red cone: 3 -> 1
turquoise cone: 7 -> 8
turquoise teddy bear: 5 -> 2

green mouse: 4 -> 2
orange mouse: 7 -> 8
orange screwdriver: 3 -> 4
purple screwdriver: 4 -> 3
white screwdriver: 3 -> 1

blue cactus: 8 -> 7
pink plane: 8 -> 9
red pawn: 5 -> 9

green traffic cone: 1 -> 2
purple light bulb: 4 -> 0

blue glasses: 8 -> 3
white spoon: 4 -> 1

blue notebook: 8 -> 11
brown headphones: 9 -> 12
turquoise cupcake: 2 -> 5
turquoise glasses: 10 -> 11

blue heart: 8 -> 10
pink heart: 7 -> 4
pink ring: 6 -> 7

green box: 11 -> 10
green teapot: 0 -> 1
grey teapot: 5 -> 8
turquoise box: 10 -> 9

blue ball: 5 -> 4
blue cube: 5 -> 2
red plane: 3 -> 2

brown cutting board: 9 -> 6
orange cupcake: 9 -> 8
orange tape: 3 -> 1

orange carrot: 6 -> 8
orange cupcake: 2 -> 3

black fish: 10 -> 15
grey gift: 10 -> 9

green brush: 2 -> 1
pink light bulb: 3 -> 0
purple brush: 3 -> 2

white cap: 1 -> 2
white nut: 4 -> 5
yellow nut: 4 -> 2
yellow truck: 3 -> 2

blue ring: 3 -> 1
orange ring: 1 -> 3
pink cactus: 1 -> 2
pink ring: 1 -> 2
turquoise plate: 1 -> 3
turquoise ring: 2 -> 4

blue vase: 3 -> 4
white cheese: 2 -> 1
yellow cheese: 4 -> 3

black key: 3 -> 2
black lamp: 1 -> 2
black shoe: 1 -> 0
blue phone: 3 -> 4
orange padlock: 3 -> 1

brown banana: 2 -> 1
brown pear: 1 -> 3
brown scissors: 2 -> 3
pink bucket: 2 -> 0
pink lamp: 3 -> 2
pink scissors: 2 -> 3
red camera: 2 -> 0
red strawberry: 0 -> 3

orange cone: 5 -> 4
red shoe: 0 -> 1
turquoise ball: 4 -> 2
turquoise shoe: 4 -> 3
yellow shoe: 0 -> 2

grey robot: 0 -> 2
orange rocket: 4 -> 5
::::::::
=== Brief ===
Go back to the listing above. Copy word for word the lines from the one with "green box: 11 -> 10" through the one with "orange cupcake: 2 -> 3", and nothing more.

=== Solution for this exercise ===
green box: 11 -> 10
green teapot: 0 -> 1
grey teapot: 5 -> 8
turquoise box: 10 -> 9

blue ball: 5 -> 4
blue cube: 5 -> 2
red plane: 3 -> 2

brown cutting board: 9 -> 6
orange cupcake: 9 -> 8
orange tape: 3 -> 1

orange carrot: 6 -> 8
orange cupcake: 2 -> 3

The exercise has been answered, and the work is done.